PROVIDED RECORDS START
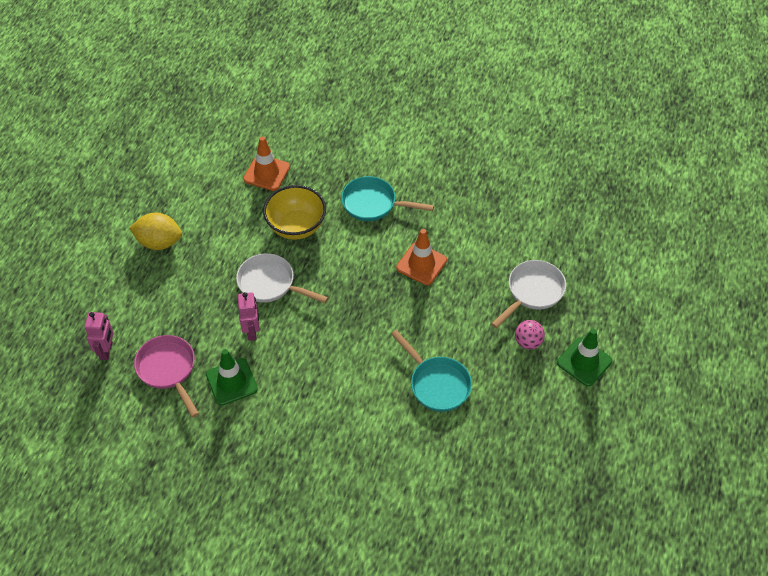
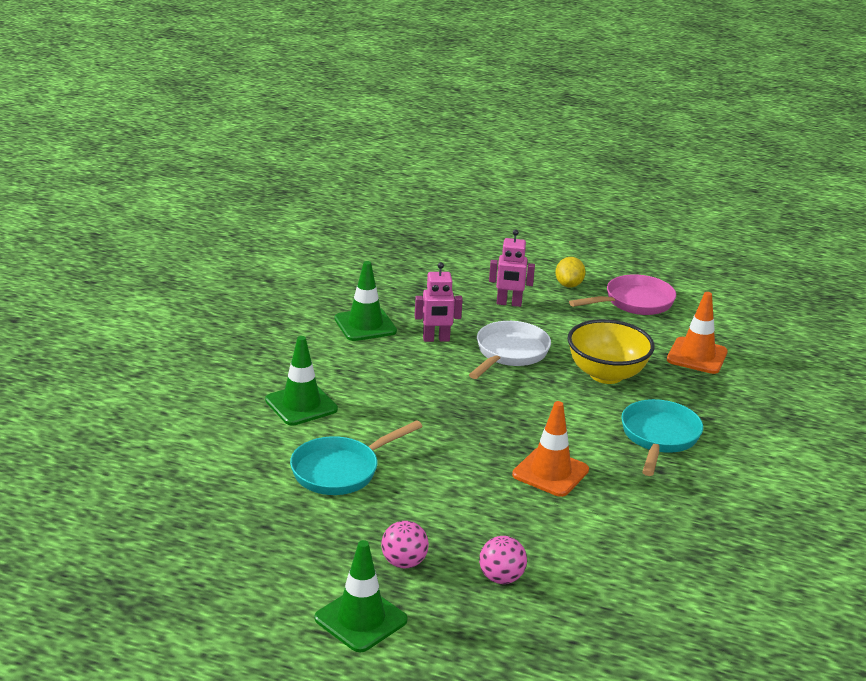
camera: 90 degrees right, 25 degrees down
pink robot [85,312,114,360] -> pink robot moved to [489,230,535,307]
yellow lemon [129,213,182,250] -> yellow lemon [555,257,586,287], size x0.66
pink pan [134,335,199,417] -> pink pan moved to [569,274,676,315]
white pan [491,260,566,328] -> pink ball [479,536,527,584]
none -> green traffic cone [265,336,338,426]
PROVIDED RECORDS END
_WHAT IS BEING ASKED:_
Please print the lines from the one containing "pink robot [85,312,114,360]" through the last line of the material, exactly, and leave out all other lines.

_WRITTEN SOLUTION:_
pink robot [85,312,114,360] -> pink robot moved to [489,230,535,307]
yellow lemon [129,213,182,250] -> yellow lemon [555,257,586,287], size x0.66
pink pan [134,335,199,417] -> pink pan moved to [569,274,676,315]
white pan [491,260,566,328] -> pink ball [479,536,527,584]
none -> green traffic cone [265,336,338,426]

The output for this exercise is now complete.